▶ **EXERCISE AIM**:
Only the lines from the one containing "IC19: buffer CD4050" through the final line of the entries below are wanted, each copied exactly.
--- RECORD SET ---
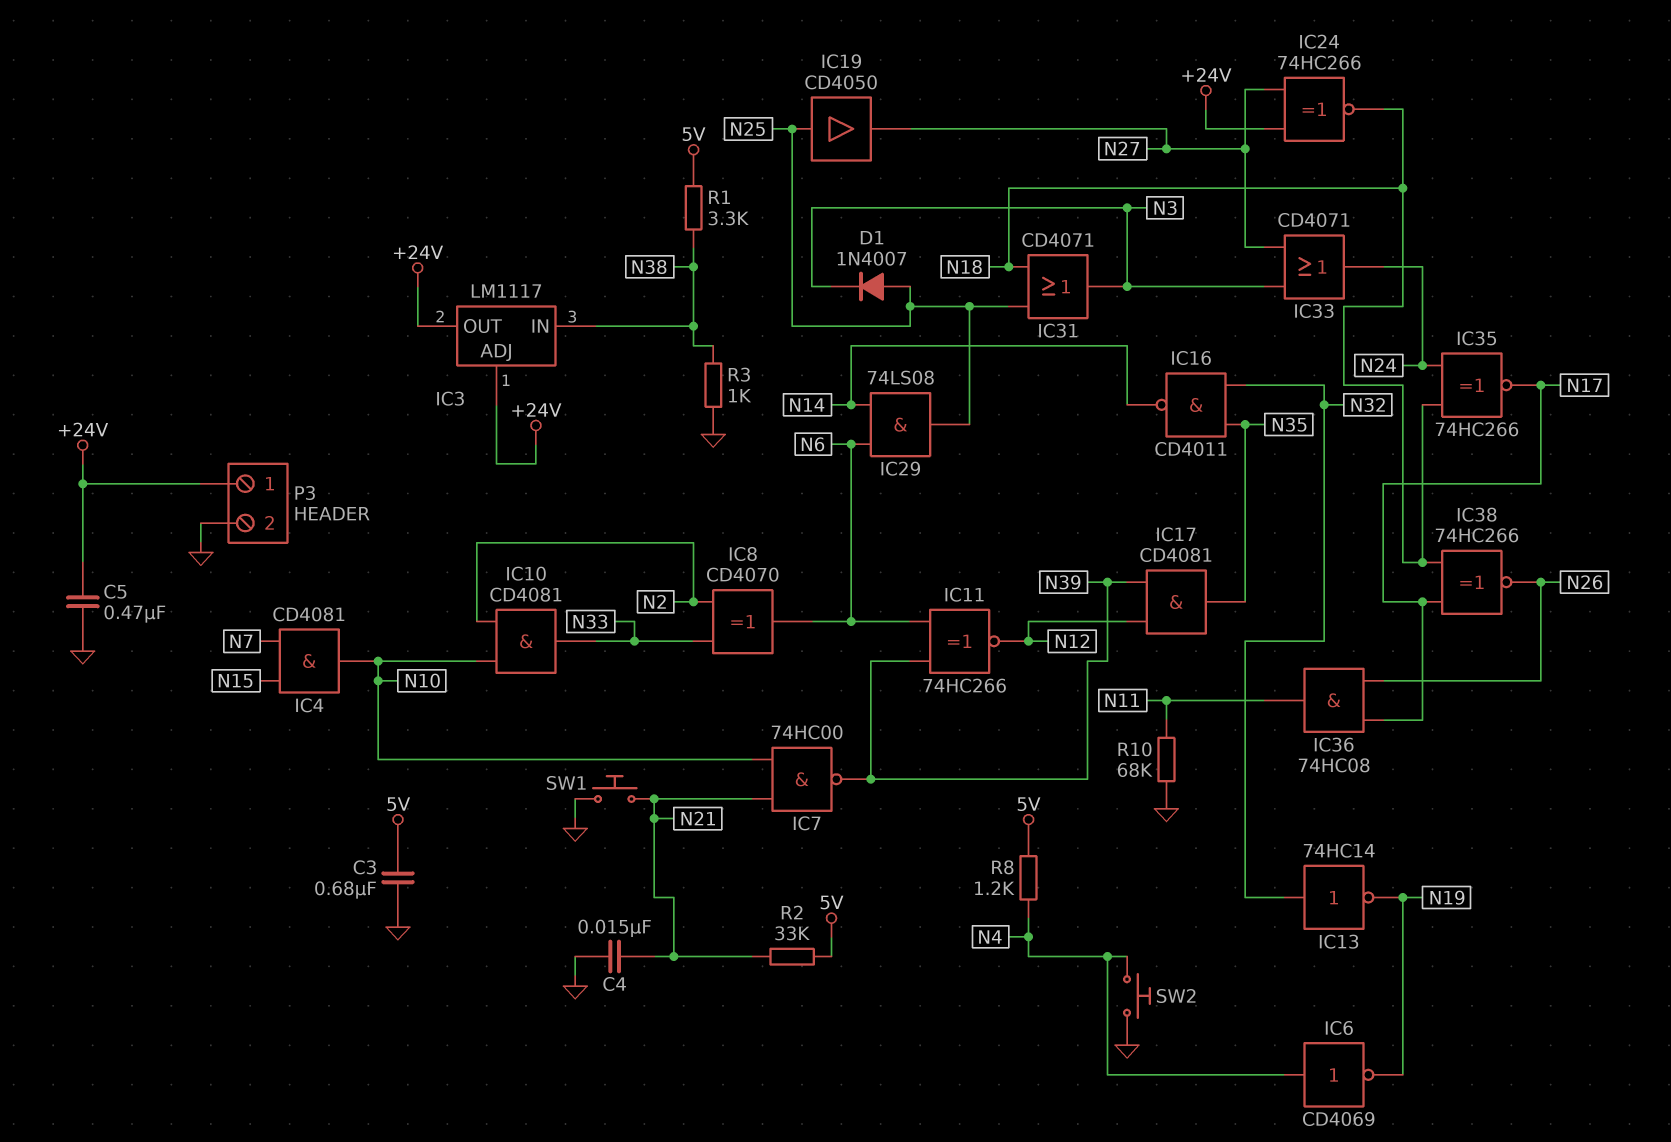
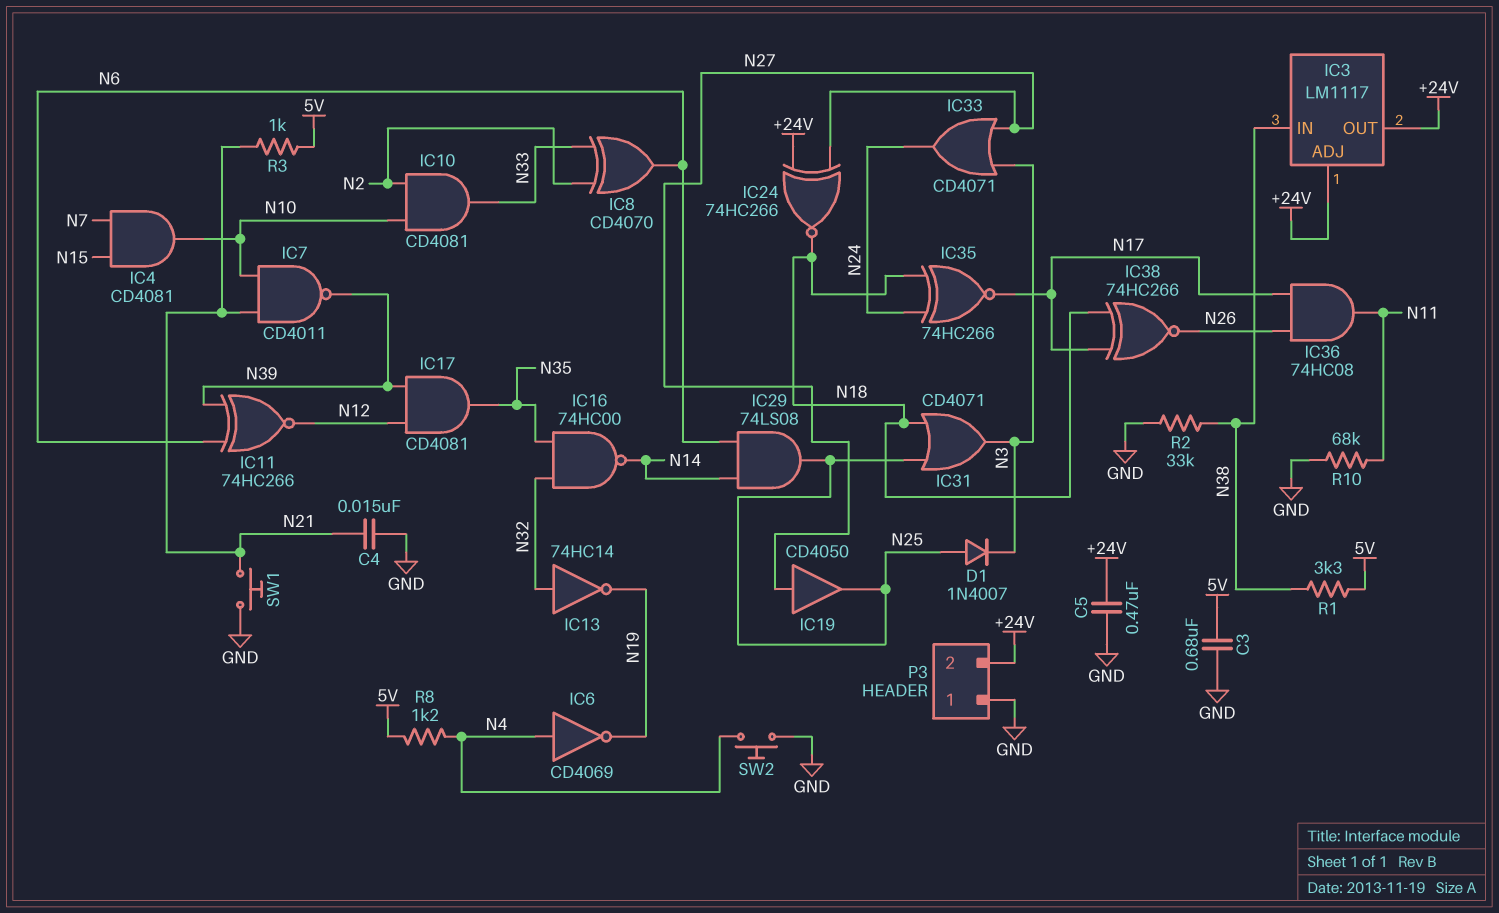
IC7: NAND 74HC00 (in N10, in N21, out N39) -> NAND CD4011 (in N10, in N21, out N39)
IC16: NAND CD4011 (in N32, in N35, out N14) -> NAND 74HC00 (in N32, in N35, out N14)
IC19: buffer CD4050 (in N25, out N27) -> buffer CD4050 (in N27, out N25)
P3 pin 1: +24V -> GND
P3 pin 2: GND -> +24V
R2: 33k (5V, N21) -> 33k (GND, N38)
R3: 1k (GND, N38) -> 1k (5V, N21)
---
▶ **SOLUTION FOR THIS PROBLEM**:
IC19: buffer CD4050 (in N25, out N27) -> buffer CD4050 (in N27, out N25)
P3 pin 1: +24V -> GND
P3 pin 2: GND -> +24V
R2: 33k (5V, N21) -> 33k (GND, N38)
R3: 1k (GND, N38) -> 1k (5V, N21)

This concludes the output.